[Difference listings]
"""
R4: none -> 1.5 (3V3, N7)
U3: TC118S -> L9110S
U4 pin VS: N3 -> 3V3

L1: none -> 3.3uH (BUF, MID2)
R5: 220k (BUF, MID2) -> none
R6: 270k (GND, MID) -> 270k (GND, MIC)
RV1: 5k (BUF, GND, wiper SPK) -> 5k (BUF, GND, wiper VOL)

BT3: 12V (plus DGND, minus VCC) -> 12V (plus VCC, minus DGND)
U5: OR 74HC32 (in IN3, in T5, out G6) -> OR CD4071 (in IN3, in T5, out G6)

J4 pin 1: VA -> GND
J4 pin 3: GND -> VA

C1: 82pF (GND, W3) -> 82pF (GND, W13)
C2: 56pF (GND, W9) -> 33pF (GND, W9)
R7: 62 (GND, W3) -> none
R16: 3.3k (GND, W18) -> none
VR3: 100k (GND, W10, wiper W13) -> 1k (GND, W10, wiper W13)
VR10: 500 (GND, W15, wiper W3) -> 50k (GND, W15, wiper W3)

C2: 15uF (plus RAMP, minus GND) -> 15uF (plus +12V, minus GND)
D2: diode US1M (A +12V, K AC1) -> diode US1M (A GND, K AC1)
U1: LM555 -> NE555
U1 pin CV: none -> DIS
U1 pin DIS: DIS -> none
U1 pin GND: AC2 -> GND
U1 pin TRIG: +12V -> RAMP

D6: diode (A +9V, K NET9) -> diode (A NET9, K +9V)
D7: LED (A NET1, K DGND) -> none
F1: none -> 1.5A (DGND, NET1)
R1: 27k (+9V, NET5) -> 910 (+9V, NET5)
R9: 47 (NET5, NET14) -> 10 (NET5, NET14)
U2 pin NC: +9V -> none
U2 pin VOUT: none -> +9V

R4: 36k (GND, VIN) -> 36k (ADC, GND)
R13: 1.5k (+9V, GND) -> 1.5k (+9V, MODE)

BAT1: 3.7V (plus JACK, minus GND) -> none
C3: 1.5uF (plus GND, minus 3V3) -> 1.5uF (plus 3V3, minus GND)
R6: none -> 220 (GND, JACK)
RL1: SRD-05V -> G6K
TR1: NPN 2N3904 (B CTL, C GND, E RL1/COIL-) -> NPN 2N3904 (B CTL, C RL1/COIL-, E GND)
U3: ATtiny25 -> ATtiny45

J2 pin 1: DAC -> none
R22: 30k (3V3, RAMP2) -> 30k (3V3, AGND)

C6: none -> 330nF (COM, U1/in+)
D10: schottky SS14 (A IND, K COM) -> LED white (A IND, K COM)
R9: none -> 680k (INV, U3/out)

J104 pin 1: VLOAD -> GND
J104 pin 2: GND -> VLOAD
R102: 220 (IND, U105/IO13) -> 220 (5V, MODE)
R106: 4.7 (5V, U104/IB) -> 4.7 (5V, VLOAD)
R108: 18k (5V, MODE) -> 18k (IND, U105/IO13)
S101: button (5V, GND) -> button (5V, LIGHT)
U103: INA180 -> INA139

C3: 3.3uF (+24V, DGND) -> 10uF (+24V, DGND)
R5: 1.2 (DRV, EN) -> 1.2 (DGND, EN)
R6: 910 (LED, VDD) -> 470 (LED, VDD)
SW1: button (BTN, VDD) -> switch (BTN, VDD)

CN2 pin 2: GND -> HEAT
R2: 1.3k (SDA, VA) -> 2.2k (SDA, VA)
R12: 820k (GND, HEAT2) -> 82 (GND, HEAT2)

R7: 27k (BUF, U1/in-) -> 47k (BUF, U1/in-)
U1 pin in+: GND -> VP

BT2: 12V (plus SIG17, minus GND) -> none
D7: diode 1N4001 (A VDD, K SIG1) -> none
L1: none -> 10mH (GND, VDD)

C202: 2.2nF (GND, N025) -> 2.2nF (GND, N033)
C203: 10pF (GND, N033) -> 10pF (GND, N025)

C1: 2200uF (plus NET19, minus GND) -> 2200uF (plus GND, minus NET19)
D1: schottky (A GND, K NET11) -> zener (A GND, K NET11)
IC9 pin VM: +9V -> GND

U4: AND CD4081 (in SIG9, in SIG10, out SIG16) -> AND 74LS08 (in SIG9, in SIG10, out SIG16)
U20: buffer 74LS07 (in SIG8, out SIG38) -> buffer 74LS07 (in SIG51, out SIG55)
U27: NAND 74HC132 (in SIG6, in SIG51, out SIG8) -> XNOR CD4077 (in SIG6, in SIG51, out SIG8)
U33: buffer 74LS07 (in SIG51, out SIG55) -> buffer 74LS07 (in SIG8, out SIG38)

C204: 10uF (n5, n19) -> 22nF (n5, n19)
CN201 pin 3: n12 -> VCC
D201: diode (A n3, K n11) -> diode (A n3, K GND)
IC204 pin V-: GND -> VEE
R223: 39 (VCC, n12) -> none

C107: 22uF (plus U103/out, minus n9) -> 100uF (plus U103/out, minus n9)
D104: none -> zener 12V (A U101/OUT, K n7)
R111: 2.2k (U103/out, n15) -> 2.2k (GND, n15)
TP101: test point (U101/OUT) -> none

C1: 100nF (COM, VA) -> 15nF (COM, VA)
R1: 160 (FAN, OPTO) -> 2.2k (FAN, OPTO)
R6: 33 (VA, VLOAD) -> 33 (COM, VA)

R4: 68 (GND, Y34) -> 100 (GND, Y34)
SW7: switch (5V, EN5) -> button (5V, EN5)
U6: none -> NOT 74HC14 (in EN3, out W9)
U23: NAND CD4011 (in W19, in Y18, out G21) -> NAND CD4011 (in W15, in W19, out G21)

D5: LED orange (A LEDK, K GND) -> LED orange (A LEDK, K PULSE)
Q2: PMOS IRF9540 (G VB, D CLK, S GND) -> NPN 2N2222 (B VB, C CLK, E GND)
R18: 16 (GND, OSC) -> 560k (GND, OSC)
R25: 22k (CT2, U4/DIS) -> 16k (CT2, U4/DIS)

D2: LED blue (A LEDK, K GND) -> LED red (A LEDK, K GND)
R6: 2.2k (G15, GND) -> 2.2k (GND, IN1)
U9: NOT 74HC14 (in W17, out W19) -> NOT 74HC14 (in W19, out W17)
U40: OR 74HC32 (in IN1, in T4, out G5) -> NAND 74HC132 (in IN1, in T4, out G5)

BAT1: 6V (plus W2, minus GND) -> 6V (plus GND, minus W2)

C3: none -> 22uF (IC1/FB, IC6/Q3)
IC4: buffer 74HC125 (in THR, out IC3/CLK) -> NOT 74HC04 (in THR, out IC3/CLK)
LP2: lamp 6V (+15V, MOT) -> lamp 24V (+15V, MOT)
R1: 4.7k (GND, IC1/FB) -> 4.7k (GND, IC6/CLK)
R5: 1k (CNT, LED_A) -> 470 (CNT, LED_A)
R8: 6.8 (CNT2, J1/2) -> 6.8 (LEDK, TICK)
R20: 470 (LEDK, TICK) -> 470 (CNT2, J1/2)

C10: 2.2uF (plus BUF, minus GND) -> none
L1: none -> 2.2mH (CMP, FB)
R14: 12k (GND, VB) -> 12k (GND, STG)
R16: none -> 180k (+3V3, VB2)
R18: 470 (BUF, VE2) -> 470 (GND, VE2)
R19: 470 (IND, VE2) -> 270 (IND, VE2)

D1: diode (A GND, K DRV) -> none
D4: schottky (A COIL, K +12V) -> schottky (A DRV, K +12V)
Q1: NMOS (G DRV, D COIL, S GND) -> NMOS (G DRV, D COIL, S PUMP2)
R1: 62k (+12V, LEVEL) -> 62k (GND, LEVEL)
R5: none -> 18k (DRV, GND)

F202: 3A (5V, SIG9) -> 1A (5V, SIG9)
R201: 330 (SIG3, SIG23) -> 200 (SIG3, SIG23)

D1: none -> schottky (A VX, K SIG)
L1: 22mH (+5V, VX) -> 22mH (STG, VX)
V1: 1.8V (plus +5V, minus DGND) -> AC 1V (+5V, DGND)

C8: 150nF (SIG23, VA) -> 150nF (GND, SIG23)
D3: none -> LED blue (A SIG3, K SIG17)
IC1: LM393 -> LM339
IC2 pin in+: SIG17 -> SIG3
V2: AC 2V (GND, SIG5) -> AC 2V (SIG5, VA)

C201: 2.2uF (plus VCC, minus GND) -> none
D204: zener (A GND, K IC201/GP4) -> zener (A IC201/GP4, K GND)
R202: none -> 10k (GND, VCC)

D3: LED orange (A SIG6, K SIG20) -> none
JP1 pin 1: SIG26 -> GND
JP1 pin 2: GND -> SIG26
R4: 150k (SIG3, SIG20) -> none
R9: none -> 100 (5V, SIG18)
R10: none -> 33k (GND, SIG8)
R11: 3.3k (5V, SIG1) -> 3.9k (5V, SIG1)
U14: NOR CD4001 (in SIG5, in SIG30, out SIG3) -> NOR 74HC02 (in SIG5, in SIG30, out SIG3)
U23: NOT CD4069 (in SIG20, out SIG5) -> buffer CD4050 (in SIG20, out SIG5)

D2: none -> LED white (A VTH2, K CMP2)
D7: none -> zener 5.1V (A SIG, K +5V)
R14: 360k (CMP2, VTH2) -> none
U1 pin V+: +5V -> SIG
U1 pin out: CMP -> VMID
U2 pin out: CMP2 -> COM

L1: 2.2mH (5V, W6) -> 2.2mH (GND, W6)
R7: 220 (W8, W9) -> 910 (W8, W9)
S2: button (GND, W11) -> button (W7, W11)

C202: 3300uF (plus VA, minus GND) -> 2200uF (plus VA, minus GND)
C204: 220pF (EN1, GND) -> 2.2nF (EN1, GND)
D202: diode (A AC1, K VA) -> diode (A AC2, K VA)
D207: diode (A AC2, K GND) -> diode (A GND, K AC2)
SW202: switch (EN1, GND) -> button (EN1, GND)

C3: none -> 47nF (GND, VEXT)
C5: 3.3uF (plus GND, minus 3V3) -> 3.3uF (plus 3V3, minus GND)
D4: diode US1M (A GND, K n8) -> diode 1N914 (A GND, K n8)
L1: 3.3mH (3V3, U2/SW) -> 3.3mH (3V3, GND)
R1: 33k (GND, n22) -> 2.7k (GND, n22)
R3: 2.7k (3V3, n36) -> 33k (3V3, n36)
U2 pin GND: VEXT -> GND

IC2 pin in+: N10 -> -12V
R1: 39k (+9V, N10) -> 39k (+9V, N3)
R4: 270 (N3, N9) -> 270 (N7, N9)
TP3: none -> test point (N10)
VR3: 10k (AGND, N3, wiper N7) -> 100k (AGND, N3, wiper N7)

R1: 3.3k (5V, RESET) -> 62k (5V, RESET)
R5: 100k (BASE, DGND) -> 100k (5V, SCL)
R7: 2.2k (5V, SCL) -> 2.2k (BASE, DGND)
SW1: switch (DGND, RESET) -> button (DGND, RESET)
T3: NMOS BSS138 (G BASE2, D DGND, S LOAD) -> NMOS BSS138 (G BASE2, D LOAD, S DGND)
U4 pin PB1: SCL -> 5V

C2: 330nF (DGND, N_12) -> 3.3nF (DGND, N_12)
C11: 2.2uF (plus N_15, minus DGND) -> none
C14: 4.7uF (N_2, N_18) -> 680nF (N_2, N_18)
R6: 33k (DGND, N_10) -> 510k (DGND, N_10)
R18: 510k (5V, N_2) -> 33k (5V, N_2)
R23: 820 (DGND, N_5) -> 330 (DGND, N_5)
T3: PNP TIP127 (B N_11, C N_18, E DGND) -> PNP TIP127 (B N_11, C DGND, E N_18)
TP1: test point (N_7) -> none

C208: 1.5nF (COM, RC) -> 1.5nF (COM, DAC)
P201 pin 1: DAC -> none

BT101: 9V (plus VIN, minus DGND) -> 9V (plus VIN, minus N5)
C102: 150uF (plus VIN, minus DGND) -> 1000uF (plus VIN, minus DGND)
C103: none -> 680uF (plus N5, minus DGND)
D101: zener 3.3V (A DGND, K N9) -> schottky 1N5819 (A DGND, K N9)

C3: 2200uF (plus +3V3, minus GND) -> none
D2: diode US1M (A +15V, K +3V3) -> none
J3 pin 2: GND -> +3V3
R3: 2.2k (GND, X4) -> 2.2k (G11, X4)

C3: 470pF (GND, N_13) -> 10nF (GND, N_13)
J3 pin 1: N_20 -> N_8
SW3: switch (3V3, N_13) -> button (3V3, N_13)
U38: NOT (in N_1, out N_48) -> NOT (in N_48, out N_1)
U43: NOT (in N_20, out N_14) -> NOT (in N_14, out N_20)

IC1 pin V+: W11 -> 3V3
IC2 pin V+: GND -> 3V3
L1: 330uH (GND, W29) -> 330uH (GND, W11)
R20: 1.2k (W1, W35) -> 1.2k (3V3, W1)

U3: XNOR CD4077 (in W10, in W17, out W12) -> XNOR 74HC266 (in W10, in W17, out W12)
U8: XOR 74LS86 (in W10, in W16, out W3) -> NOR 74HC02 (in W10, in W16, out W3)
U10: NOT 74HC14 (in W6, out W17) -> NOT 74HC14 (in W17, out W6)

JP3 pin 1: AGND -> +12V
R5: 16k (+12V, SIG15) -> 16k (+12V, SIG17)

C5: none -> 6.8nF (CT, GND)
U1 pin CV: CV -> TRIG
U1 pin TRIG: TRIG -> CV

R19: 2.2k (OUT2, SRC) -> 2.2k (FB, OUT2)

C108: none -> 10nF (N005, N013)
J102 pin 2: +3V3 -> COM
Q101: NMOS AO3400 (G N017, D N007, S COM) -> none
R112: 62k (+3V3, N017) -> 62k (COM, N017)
"""
What is needed: Among the entries above, copy exactly only the lines starting with the one containing "U6: none -> NOT 74HC14 (in EN3, out W9)" and going through the one containing "U14: NOR CD4001", both ends included.

Task response:
U6: none -> NOT 74HC14 (in EN3, out W9)
U23: NAND CD4011 (in W19, in Y18, out G21) -> NAND CD4011 (in W15, in W19, out G21)

D5: LED orange (A LEDK, K GND) -> LED orange (A LEDK, K PULSE)
Q2: PMOS IRF9540 (G VB, D CLK, S GND) -> NPN 2N2222 (B VB, C CLK, E GND)
R18: 16 (GND, OSC) -> 560k (GND, OSC)
R25: 22k (CT2, U4/DIS) -> 16k (CT2, U4/DIS)

D2: LED blue (A LEDK, K GND) -> LED red (A LEDK, K GND)
R6: 2.2k (G15, GND) -> 2.2k (GND, IN1)
U9: NOT 74HC14 (in W17, out W19) -> NOT 74HC14 (in W19, out W17)
U40: OR 74HC32 (in IN1, in T4, out G5) -> NAND 74HC132 (in IN1, in T4, out G5)

BAT1: 6V (plus W2, minus GND) -> 6V (plus GND, minus W2)

C3: none -> 22uF (IC1/FB, IC6/Q3)
IC4: buffer 74HC125 (in THR, out IC3/CLK) -> NOT 74HC04 (in THR, out IC3/CLK)
LP2: lamp 6V (+15V, MOT) -> lamp 24V (+15V, MOT)
R1: 4.7k (GND, IC1/FB) -> 4.7k (GND, IC6/CLK)
R5: 1k (CNT, LED_A) -> 470 (CNT, LED_A)
R8: 6.8 (CNT2, J1/2) -> 6.8 (LEDK, TICK)
R20: 470 (LEDK, TICK) -> 470 (CNT2, J1/2)

C10: 2.2uF (plus BUF, minus GND) -> none
L1: none -> 2.2mH (CMP, FB)
R14: 12k (GND, VB) -> 12k (GND, STG)
R16: none -> 180k (+3V3, VB2)
R18: 470 (BUF, VE2) -> 470 (GND, VE2)
R19: 470 (IND, VE2) -> 270 (IND, VE2)

D1: diode (A GND, K DRV) -> none
D4: schottky (A COIL, K +12V) -> schottky (A DRV, K +12V)
Q1: NMOS (G DRV, D COIL, S GND) -> NMOS (G DRV, D COIL, S PUMP2)
R1: 62k (+12V, LEVEL) -> 62k (GND, LEVEL)
R5: none -> 18k (DRV, GND)

F202: 3A (5V, SIG9) -> 1A (5V, SIG9)
R201: 330 (SIG3, SIG23) -> 200 (SIG3, SIG23)

D1: none -> schottky (A VX, K SIG)
L1: 22mH (+5V, VX) -> 22mH (STG, VX)
V1: 1.8V (plus +5V, minus DGND) -> AC 1V (+5V, DGND)

C8: 150nF (SIG23, VA) -> 150nF (GND, SIG23)
D3: none -> LED blue (A SIG3, K SIG17)
IC1: LM393 -> LM339
IC2 pin in+: SIG17 -> SIG3
V2: AC 2V (GND, SIG5) -> AC 2V (SIG5, VA)

C201: 2.2uF (plus VCC, minus GND) -> none
D204: zener (A GND, K IC201/GP4) -> zener (A IC201/GP4, K GND)
R202: none -> 10k (GND, VCC)

D3: LED orange (A SIG6, K SIG20) -> none
JP1 pin 1: SIG26 -> GND
JP1 pin 2: GND -> SIG26
R4: 150k (SIG3, SIG20) -> none
R9: none -> 100 (5V, SIG18)
R10: none -> 33k (GND, SIG8)
R11: 3.3k (5V, SIG1) -> 3.9k (5V, SIG1)
U14: NOR CD4001 (in SIG5, in SIG30, out SIG3) -> NOR 74HC02 (in SIG5, in SIG30, out SIG3)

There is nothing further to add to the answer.